Required work: Please write out the entire listing below exactly, excluding its pictures.

::: Records for the exercise :::

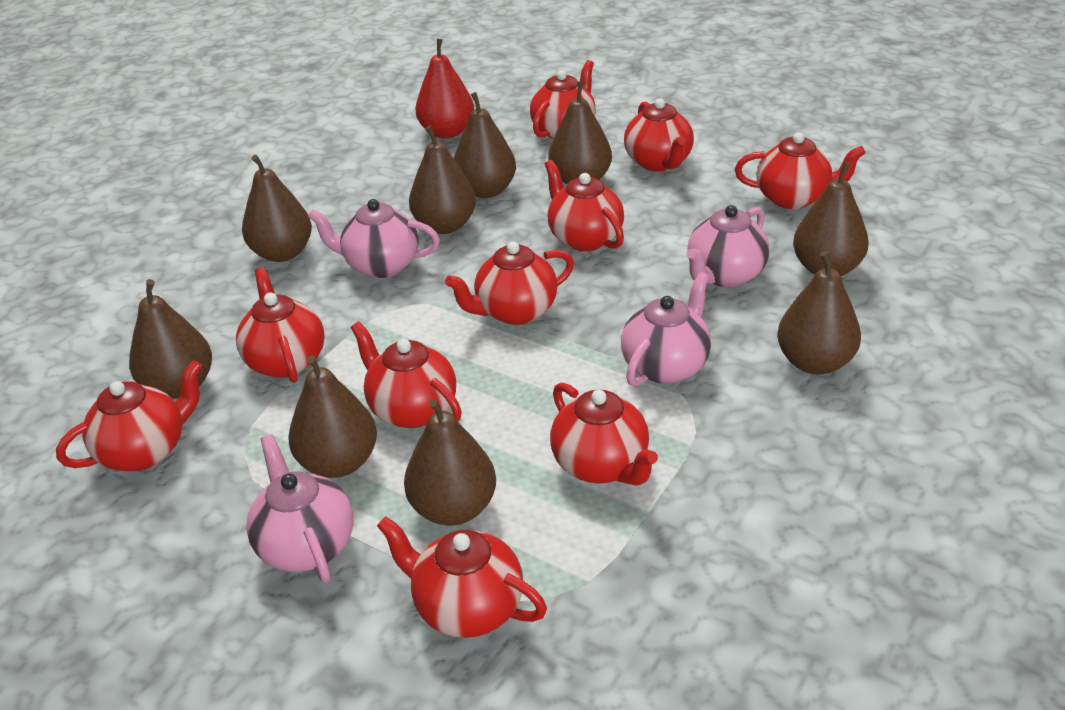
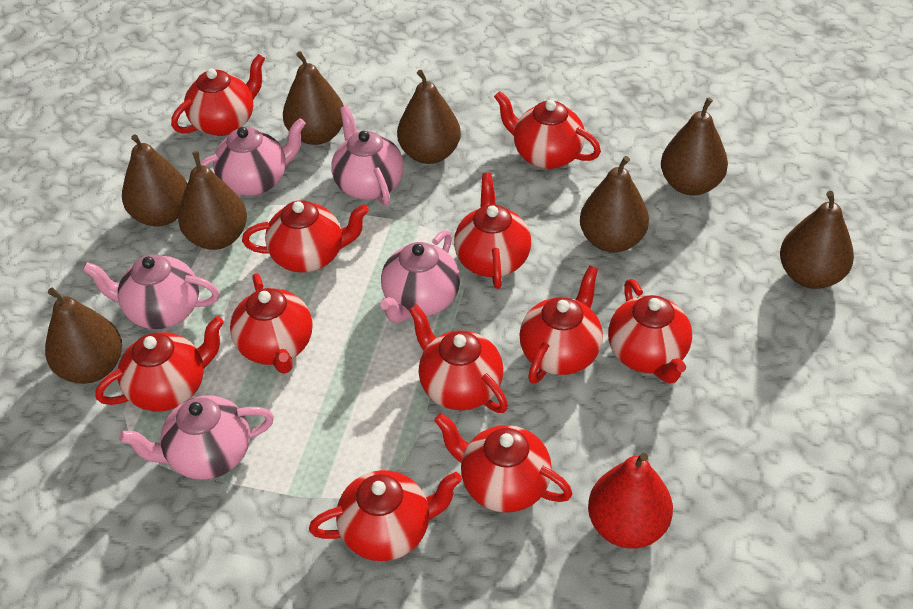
brown pear: 9 -> 8
pink teapot: 4 -> 5
red teapot: 10 -> 11

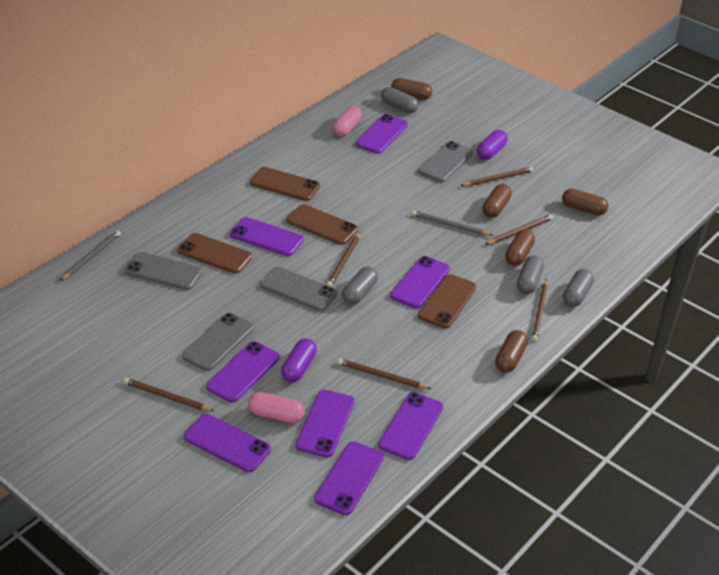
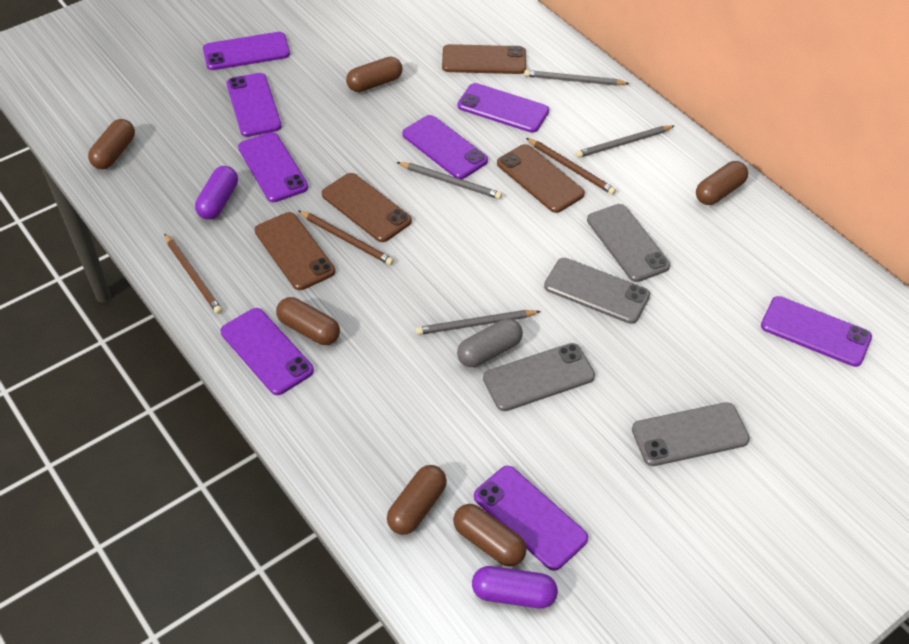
brown capsule: 5 -> 6
brown pencil: 6 -> 3
grey capsule: 4 -> 1
grey pencil: 2 -> 4
pink capsule: 2 -> 0

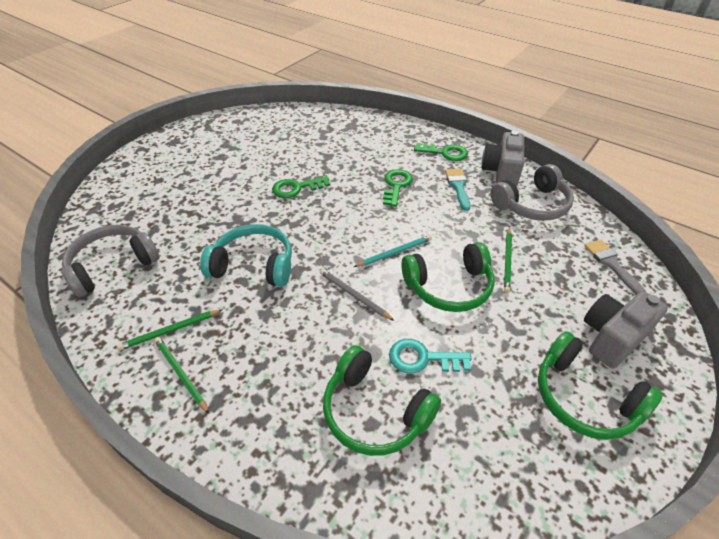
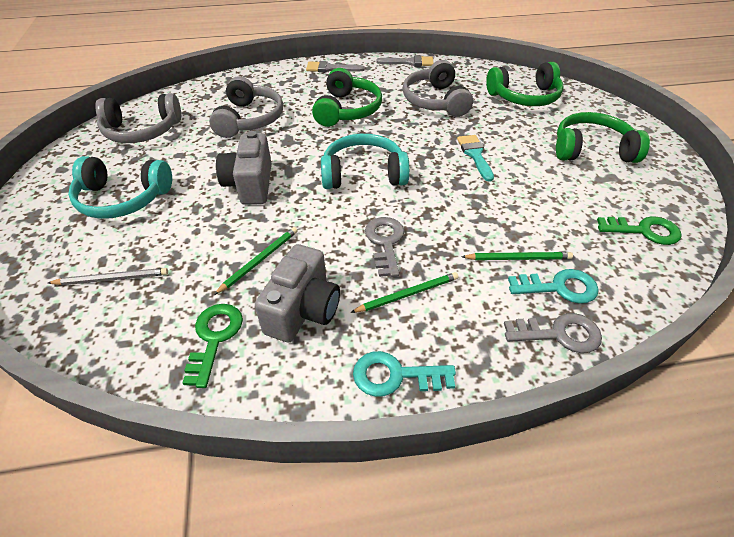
green key: 3 -> 2
grey brush: 1 -> 2
grey headphones: 2 -> 3
grey key: 0 -> 2
turquoise headphones: 1 -> 2
turquoise key: 1 -> 2
turquoise pencil: 1 -> 0

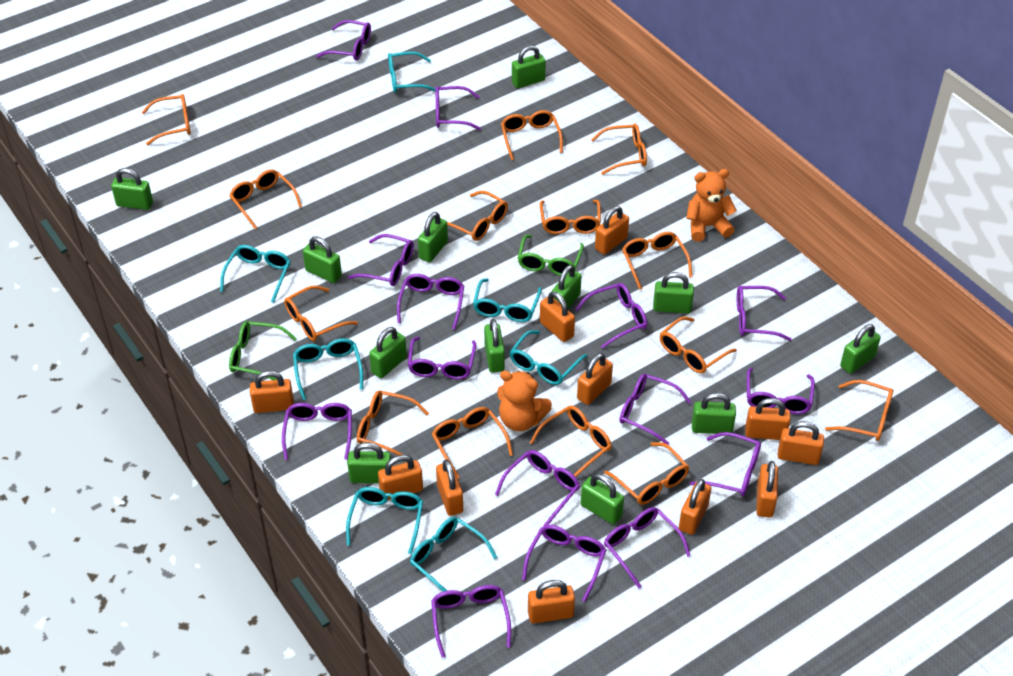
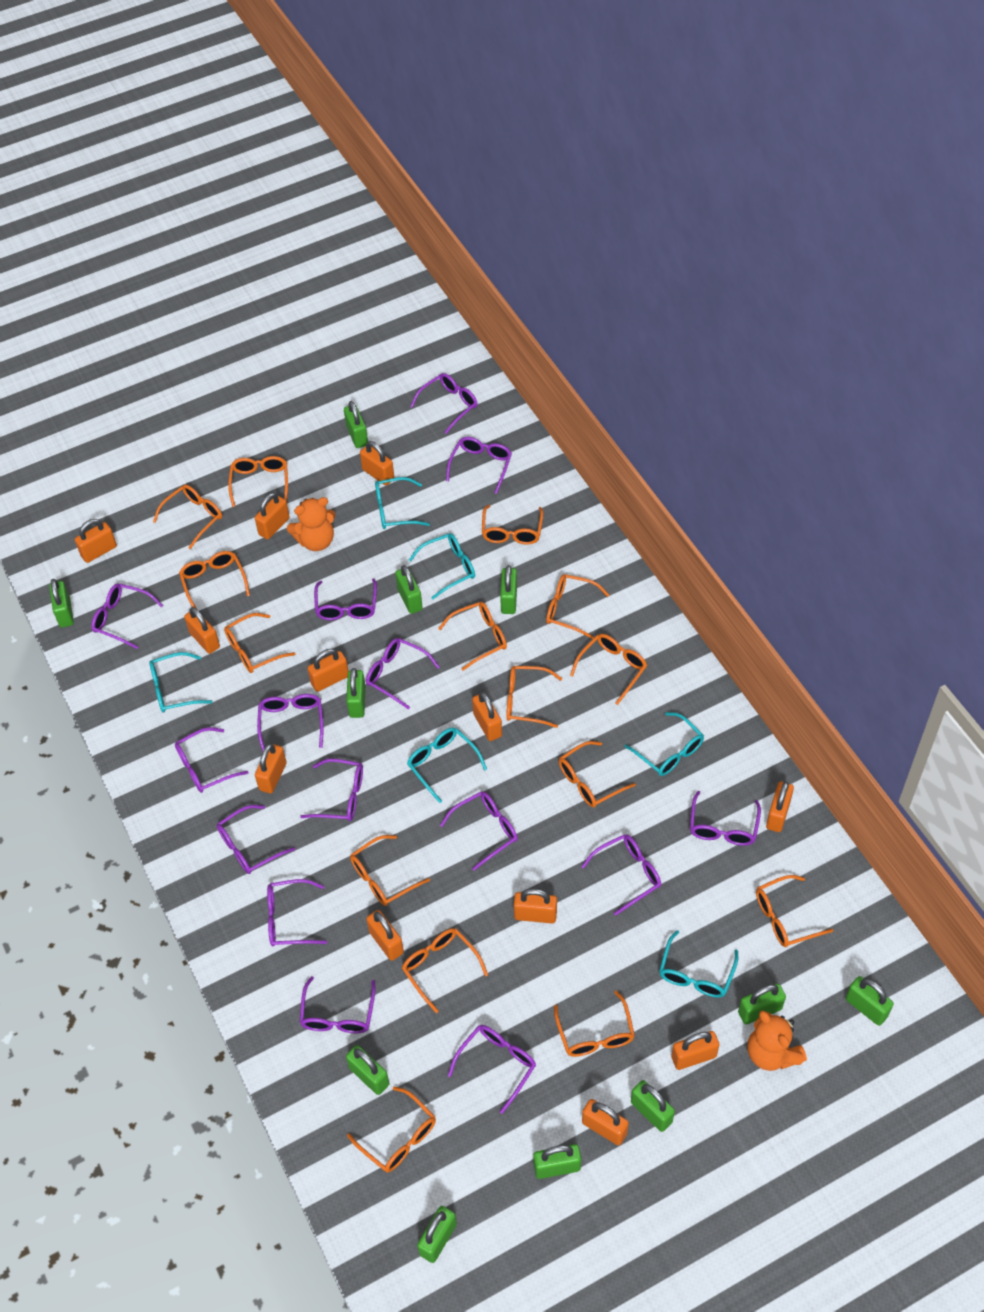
green glasses: 2 -> 0
green padlock: 12 -> 11
orange glasses: 14 -> 15
orange padlock: 11 -> 12
turquoise glasses: 7 -> 6

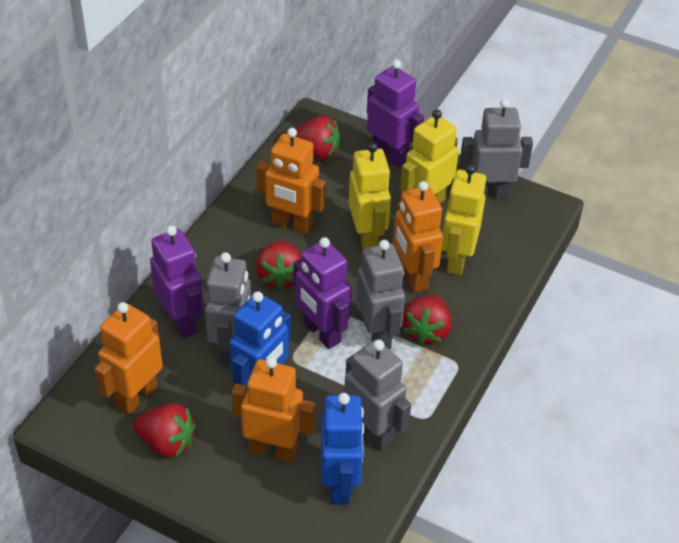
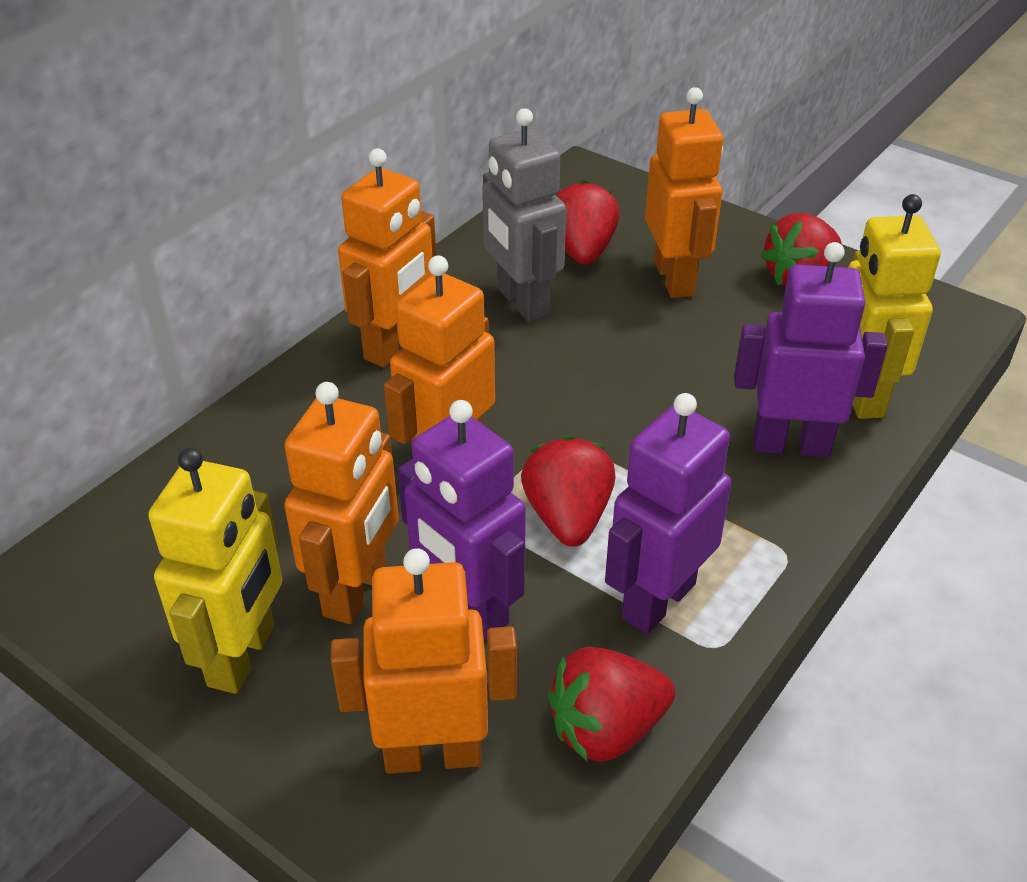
blue robot: 2 -> 0
grey robot: 4 -> 1
orange robot: 4 -> 5
yellow robot: 3 -> 2

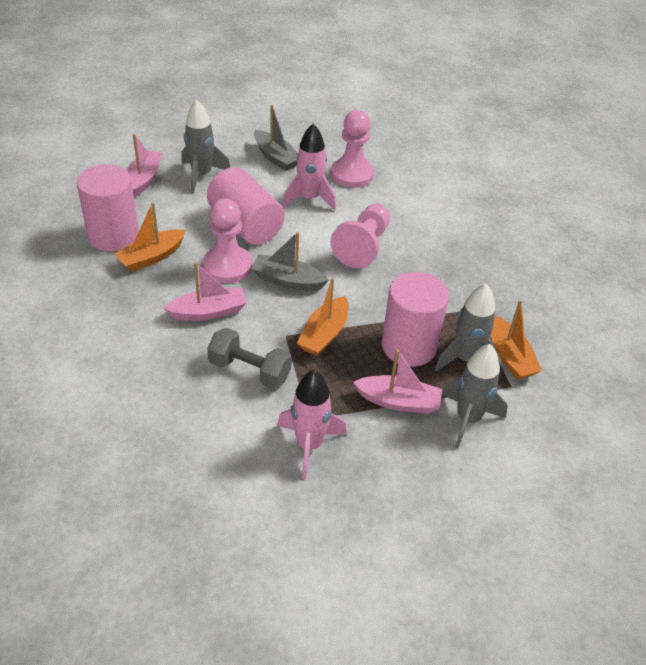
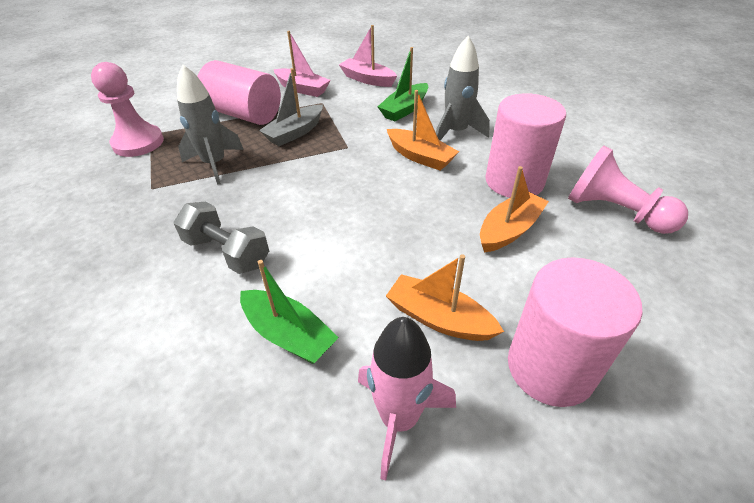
green boat: 0 -> 2
grey boat: 2 -> 1
grey rocket: 3 -> 2
pink boat: 3 -> 2
pink pawn: 3 -> 2
pink rocket: 2 -> 1

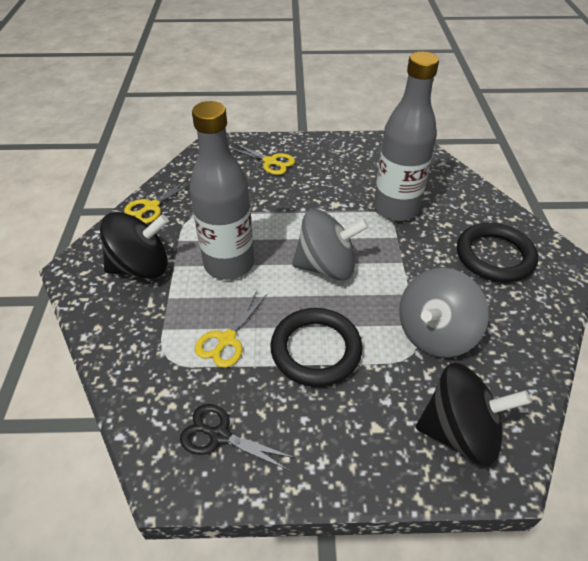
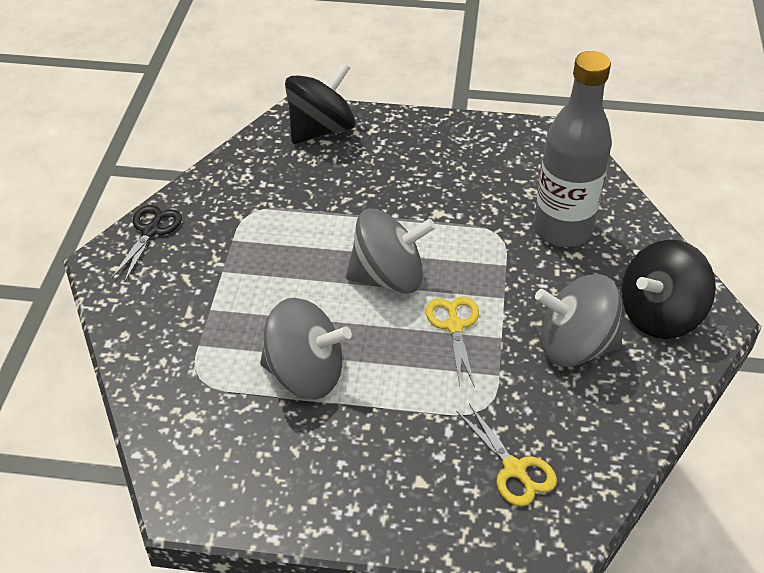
black ring: 2 -> 0
grey bottle: 2 -> 1
grey spinning top: 2 -> 3
yellow scissors: 3 -> 2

:::

Response area:
brown pear: 9 -> 8
pink teapot: 4 -> 5
red teapot: 10 -> 11

brown capsule: 5 -> 6
brown pencil: 6 -> 3
grey capsule: 4 -> 1
grey pencil: 2 -> 4
pink capsule: 2 -> 0

green key: 3 -> 2
grey brush: 1 -> 2
grey headphones: 2 -> 3
grey key: 0 -> 2
turquoise headphones: 1 -> 2
turquoise key: 1 -> 2
turquoise pencil: 1 -> 0

green glasses: 2 -> 0
green padlock: 12 -> 11
orange glasses: 14 -> 15
orange padlock: 11 -> 12
turquoise glasses: 7 -> 6

blue robot: 2 -> 0
grey robot: 4 -> 1
orange robot: 4 -> 5
yellow robot: 3 -> 2

green boat: 0 -> 2
grey boat: 2 -> 1
grey rocket: 3 -> 2
pink boat: 3 -> 2
pink pawn: 3 -> 2
pink rocket: 2 -> 1

black ring: 2 -> 0
grey bottle: 2 -> 1
grey spinning top: 2 -> 3
yellow scissors: 3 -> 2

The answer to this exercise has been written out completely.